→ WHAT TO DO: Would you set down the whole listing again exactly as it appears?

→ SUPPLIED MATERIAL:

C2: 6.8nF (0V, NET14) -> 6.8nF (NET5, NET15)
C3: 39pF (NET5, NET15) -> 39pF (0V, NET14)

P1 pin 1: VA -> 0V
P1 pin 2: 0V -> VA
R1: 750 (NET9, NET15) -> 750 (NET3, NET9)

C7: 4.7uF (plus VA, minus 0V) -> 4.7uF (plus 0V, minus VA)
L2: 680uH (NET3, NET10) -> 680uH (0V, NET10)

→ ANSWER SECTION:
C2: 6.8nF (0V, NET14) -> 6.8nF (NET5, NET15)
C3: 39pF (NET5, NET15) -> 39pF (0V, NET14)

P1 pin 1: VA -> 0V
P1 pin 2: 0V -> VA
R1: 750 (NET9, NET15) -> 750 (NET3, NET9)

C7: 4.7uF (plus VA, minus 0V) -> 4.7uF (plus 0V, minus VA)
L2: 680uH (NET3, NET10) -> 680uH (0V, NET10)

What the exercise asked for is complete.